**Problem:**
Only the pictures are dropped; the lines of the material that follow are returned exactly.

**Information supplied:**
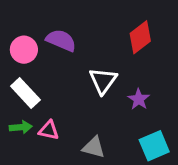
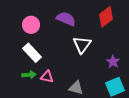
purple semicircle: (61, 40) -> (66, 19), moved
purple star: (139, 99) -> (113, 62), moved

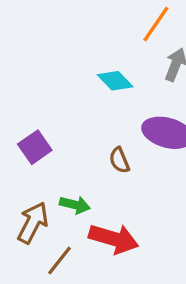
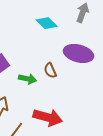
green arrow: (75, 205) -> (28, 79), moved

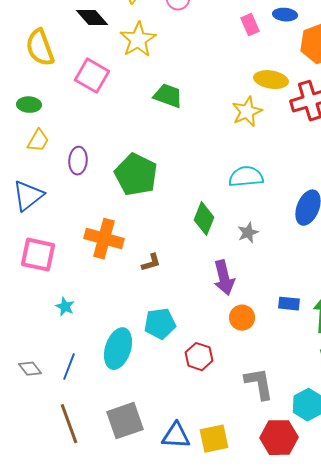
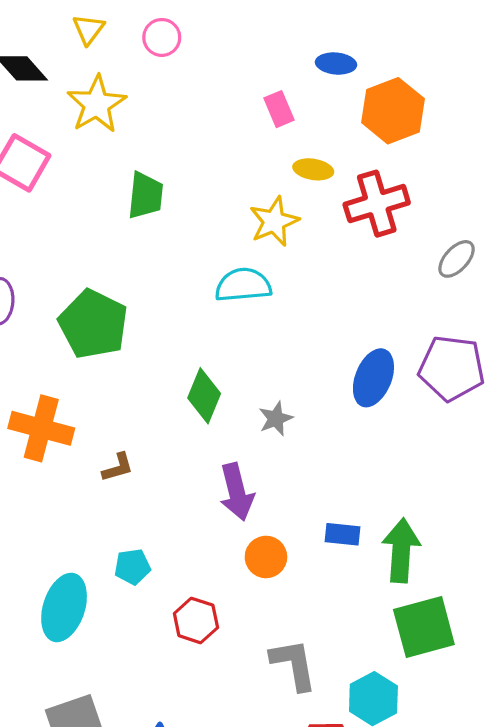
pink rectangle: (250, 25) -> (279, 109), moved
yellow ellipse: (271, 80) -> (313, 169), size x0.7
green trapezoid: (168, 96) -> (145, 195), turned 76
cyan semicircle: (246, 177) -> (243, 285), moved
cyan pentagon: (160, 324) -> (132, 567), size x0.7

**Solution for this problem:**
purple semicircle: (61, 40) -> (66, 19), moved
purple star: (139, 99) -> (113, 62), moved

green arrow: (75, 205) -> (28, 79), moved

pink rectangle: (250, 25) -> (279, 109), moved
yellow ellipse: (271, 80) -> (313, 169), size x0.7
green trapezoid: (168, 96) -> (145, 195), turned 76
cyan semicircle: (246, 177) -> (243, 285), moved
cyan pentagon: (160, 324) -> (132, 567), size x0.7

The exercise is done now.